====== LISTING
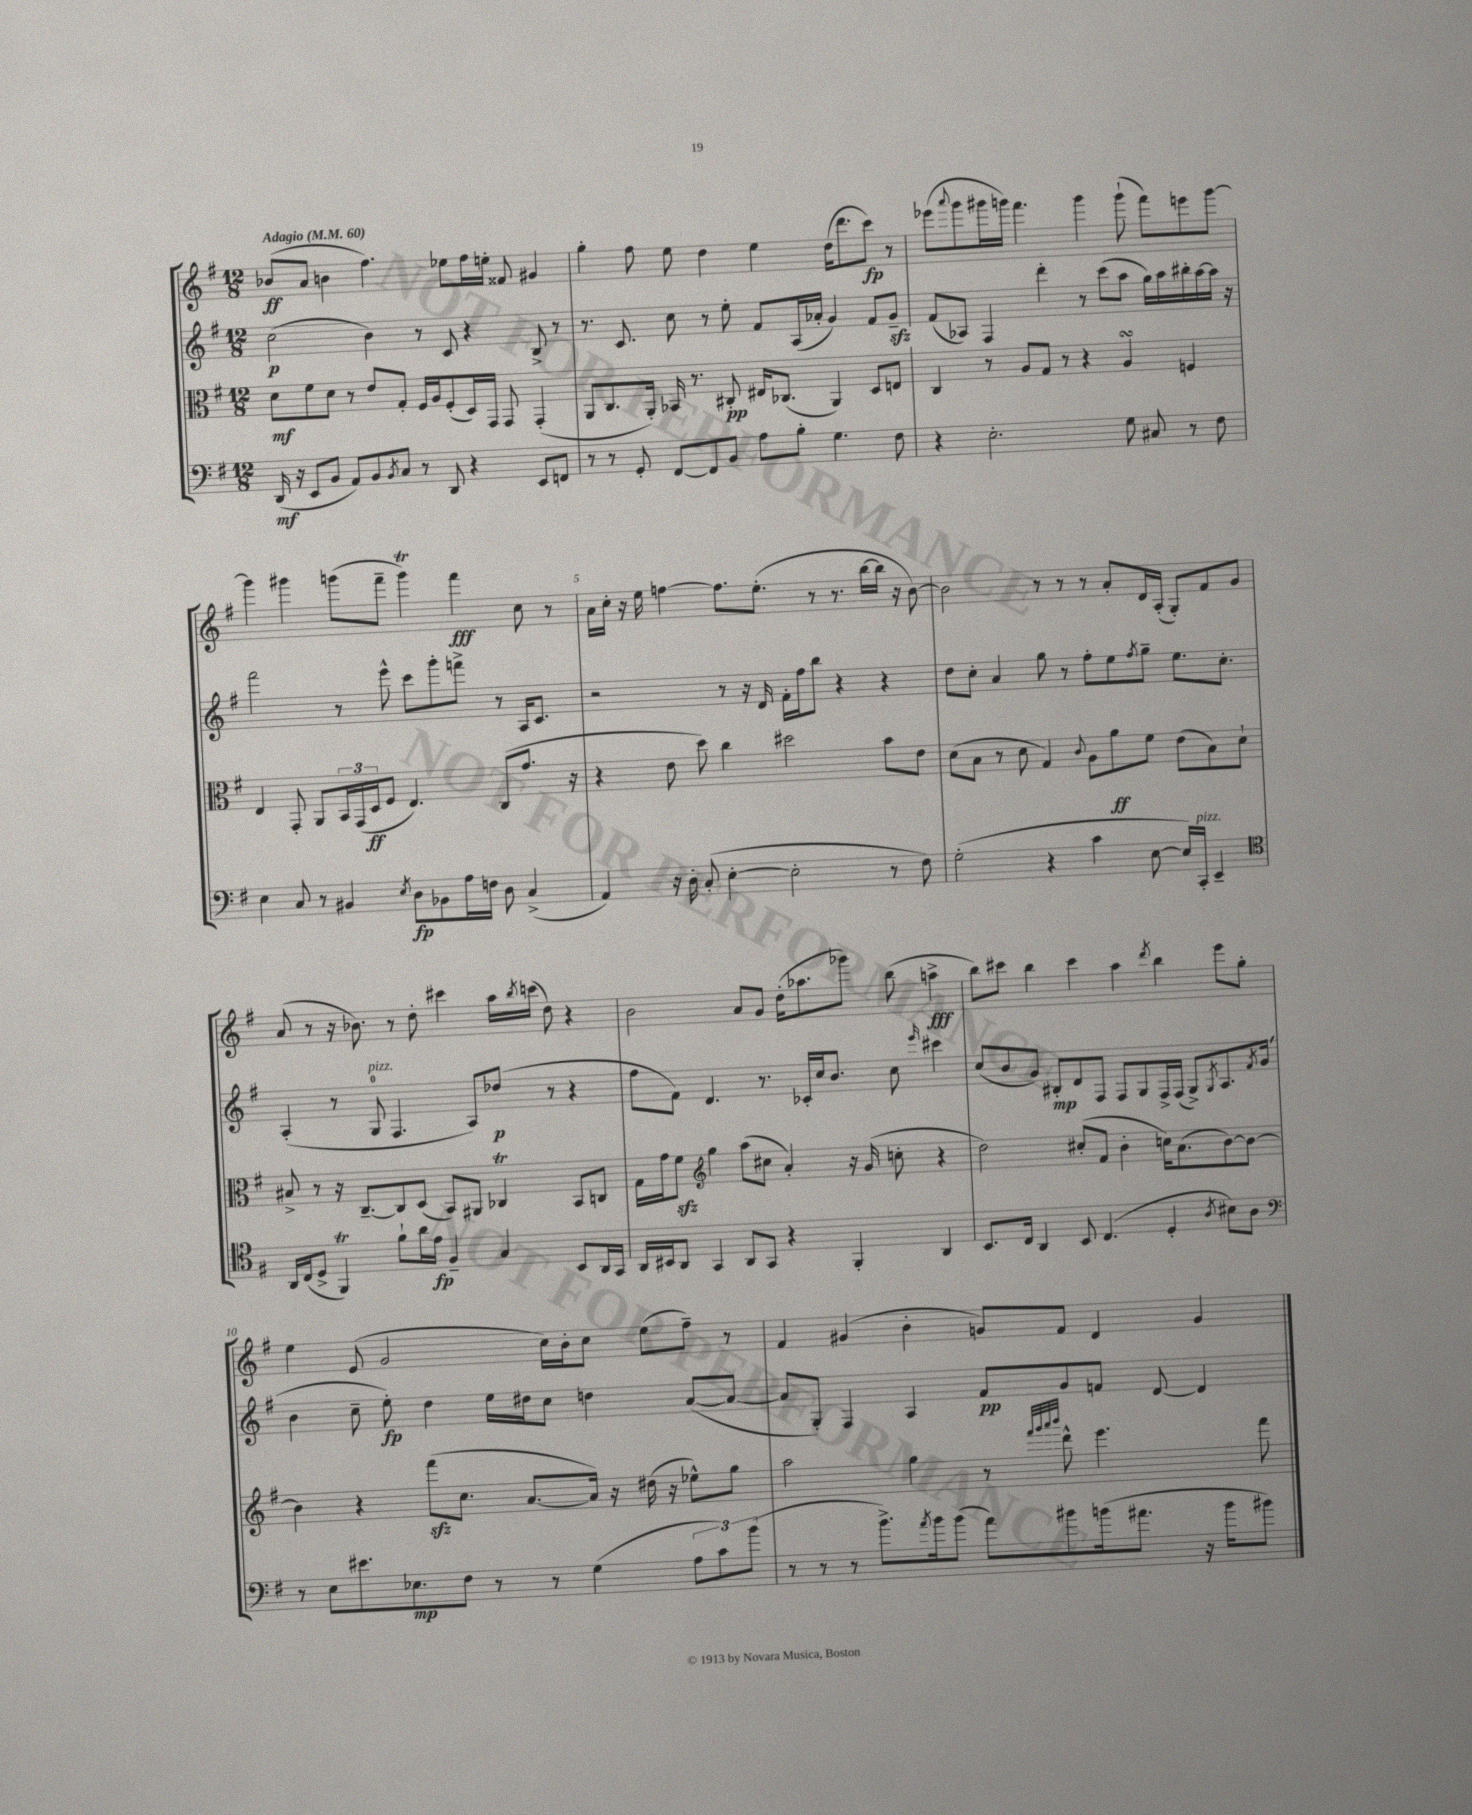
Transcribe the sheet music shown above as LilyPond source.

<<
\new StaffGroup <<
\new Staff = "s0" {
    \clef treble \key g \major \numericTimeSignature \time 12/8 \tempo "Adagio" 4 = 60
    bes'8\ff( a'8 b'4 fis''4.) ees''8 fis''16 e''16-. fisis'8 gis'4 |
    g''4-. fis''8 e''8 d''4 e''4 d''16( d'''8. c'''8\fp) r8 |
    ees'''8( \appoggiatura { a'''8 } g'''8 gis'''16 g'''16) fis'''4. g'''4 g'''8-!( fis'''8) e'''8 g'''8~ |
    g'''4 gis'''4 g'''8( fis'''8-- g'''4\trill) fis'''4\fff c''8 r8 |
    a'16 c''16-. r16 e''16 f''4~ f''8. e''8.-.( r8 r8. b''16~ b''16 r16 b'8~) |
    b'2 r8 r8 r8 a'8-. d'16 a16-.( g8-.) fis'8 g'8 |
    a'8( r8 r16 bes'8.) r8 d''8-. cis'''4 a''16 \acciaccatura { b''8 } c'''16( d''8) r4 |
    b'2 a'8 g'8 d''16-.( aes''8. ges'''8) b''8( a''4->\fff |
    b''8) cis'''8 b''4 cis'''4 a''4 \acciaccatura { d'''8 } b''4 e'''8 g''8-. |
    e''4 e'8( g'2 c''16) b'16-. c''8 e''8( fis''8--) r8 |
    fis'4 gis'4( b'4-. g'8) fis'8 d'4 g'4 \bar "|." |
}
\new Staff = "s1" {
    \clef treble \key g \major \numericTimeSignature \time 12/8
    c''2\p( b'4) r8 c'8 r4 b8-> r8 |
    r8. c'8. c''8 r8 e''8-. fis'8 a16( aes'16-. g'4) fis'8 g'8--\sfz |
    fis'8( aes8) fis4 d'''4-. r8 c'''8( a''8 g''16) a''16 bis''16-. a''16~ a''16 r16 |
    fis'''2 r8 e'''8-^ c'''8 g'''8-. f'''8-> r8 a16 c'8. |
    r2 r8 r16 d'16 fis'16-. fis''16 b''8 r4 r4 |
    d''8 c''8-. a'4 g''8 r8 fis''8-. e''8 \acciaccatura { fis''8 } g''8-- e''8. c''8.-. |
    a4-.( r8 g8-0^\markup { \italic "pizz." } fis4. a8) des''8\p( r8 r4 |
    fis''8 fis'8) d'4. r8. ces'16-. c''16 b'8. c''8 \grace { e'''16 } cis'''4 |
    c''8( b'8 g'8) bis8-.\mp d'8 fis8 fis8 g8 fis16-> fis16( g8->) \acciaccatura { g8 } a8. \acciaccatura { fis'8 } g'16( |
    b'4 c''8-- e''8-.\fp) d''4 e''16 dis''16 c''8 d''4 a'8~( a'8~ |
    a'8 g8-.) fis4 a4 fis'8\pp g'8 f'8 d'8~ d'4 \bar "|." |
}
\new Staff = "s2" {
    \clef alto \key g \major \numericTimeSignature \time 12/8
    d'8\mf fis'8 d'8 r8 e'8 g8-. fis16 a16 fis8-.( d16) g,16 g,8 g,4-.( |
    a,8 c8. a,16-.) bes,16 r8. cis8-.\pp eis16 ces8.( a,4) d8 e8 |
    c4 r8 a8 g8 r8 r4 a4\turn f4 |
    e4 g,8-. a,8 \tuplet 3/2 { b,16 g,16( d16\ff } fis8 e4.) c8( g'8. r16 |
    r4 e'8 d''8) c''4 dis''2 b'8 e'8 |
    d'8( b8 r8 d'8 g4) \appoggiatura { c'8 } a8 a'8\ff fis'8 e'8( b8) d'8-! |
    bis8-> r8 r16 c8.~-- c8 d8( b,8) ais,8 ces4\trill b,8 c8 |
    g16 g'16 fis'8\sfz \clef treble g''4 a''8( cis''8 a'4-.) r16 g'16( c''8-. r4 |
    d''2) cis''8-.( fis'8 b'4-. c''16) a'8.( b'8~) b'8~ |
    b'4 r4 fis'''8\sfz( c''8. a'8.~ a'16) r16 dis''16( r16 ees''8-^) g''8 |
    a''2 g''4 r8 \grace { fis'''32 g'''32 a'''32 b'''32 } d'''8-^ e'''4. fis'''8 \bar "|." |
}
\new Staff = "s3" {
    \clef bass \key g \major \numericTimeSignature \time 12/8
    d,16\mf( r16 e,8 b,8 a,8) b,8 \acciaccatura { b,8 } c8 r8 d,8 r4 e,8 f,8 |
    r8 r8 g,8-. fis,8~ fis,8 b,8 a8 b8-. g4. fis8 |
    r4 e2.-. g8 cis8 r8 fis8 |
    e4 c8 r8 bis,4 \acciaccatura { e8 } d8\fp bes,8 a16 f16 d8 c4->( |
    a,4) r16 d16-. c8-.( e4~-. e2-. r8 fis8) |
    g2-.( r4 c'4 e8~ e16) c,16-.^\markup { \italic "pizz." } e,4-- |
    \clef tenor a,16 c16( d8-> fis,4\trill) fis'8-! a'16 e'16\fp fis4-- g4 b,8 a,16 g,16 |
    a,16 bis,16 a,8 g,4 a,8 g,8 r4 fis,4-. a,4 |
    b,8. c16 a,4 b,8 c4.( d4-. \acciaccatura { a8 } bis8) a8 |
    \clef bass r8 e8 eis'8. ees8.\mp fis8 r8 r8 g4( \tuplet 3/2 { a8 c'8) b'8( } |
    r8 r8 r8 b'8.->) \acciaccatura { a'8 } b'16 b'8( a'8) bis'8 b'16( ais'8. r16 b'16 bis'8) \bar "|." |
}
>>
>>
\layout { \context { \Score \override BarNumber.break-visibility = ##(#f #t #t) barNumberVisibility = #(every-nth-bar-number-visible 5) } }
============
Collect every line of the records that contains the string "trill".

TASK OUTPUT:
    g'''4 gis'''4 g'''8( fis'''8-- g'''4\trill) fis'''4\fff c''8 r8 |
    bis8-> r8 r16 c8.~-- c8 d8( b,8) ais,8 ces4\trill b,8 c8 |
    \clef tenor a,16 c16( d8-> fis,4\trill) fis'8-! a'16 e'16\fp fis4-- g4 b,8 a,16 g,16 |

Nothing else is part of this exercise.